Aim of the exercise
Retype all the records below exactly as they are, with no image carried over.

Available data
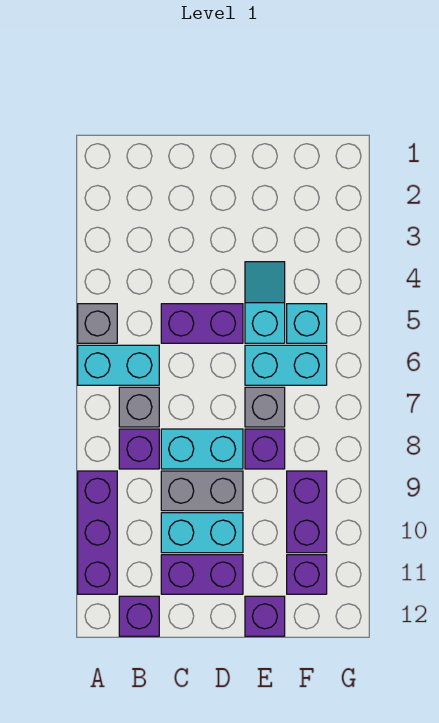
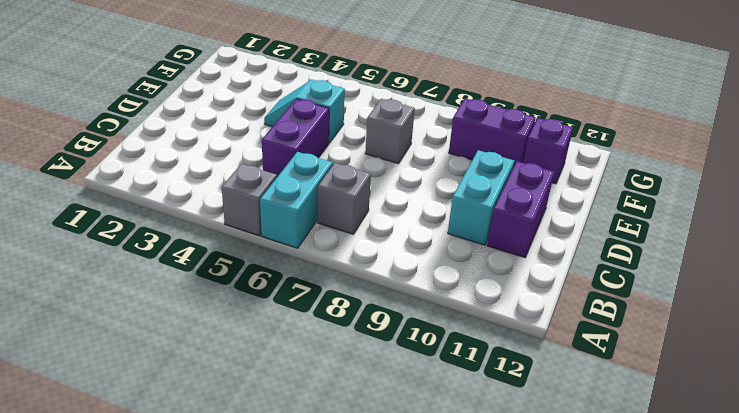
none -> purple brick A9:A11 level 1
none -> purple brick B8 level 1
none -> purple brick B12 level 1

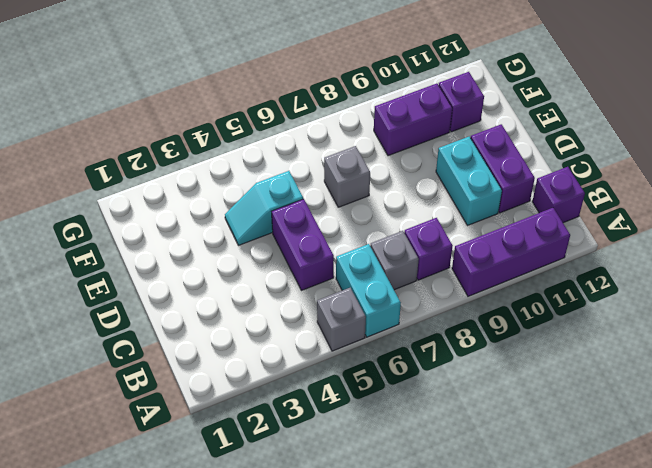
none -> cyan brick C8:D8 level 1
none -> grey brick C9:D9 level 1
none -> cyan brick E6:F6 level 1

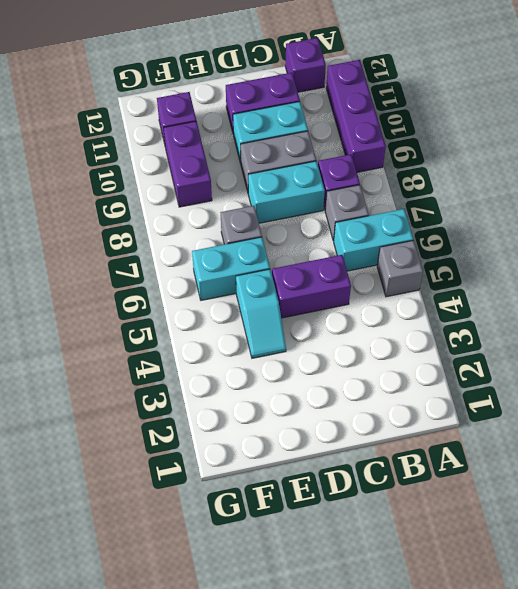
none -> purple brick E8 level 1
none -> purple brick E12 level 1
none -> cyan brick F5 level 1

Your solution
none -> purple brick A9:A11 level 1
none -> purple brick B8 level 1
none -> purple brick B12 level 1

none -> cyan brick C8:D8 level 1
none -> grey brick C9:D9 level 1
none -> cyan brick E6:F6 level 1

none -> purple brick E8 level 1
none -> purple brick E12 level 1
none -> cyan brick F5 level 1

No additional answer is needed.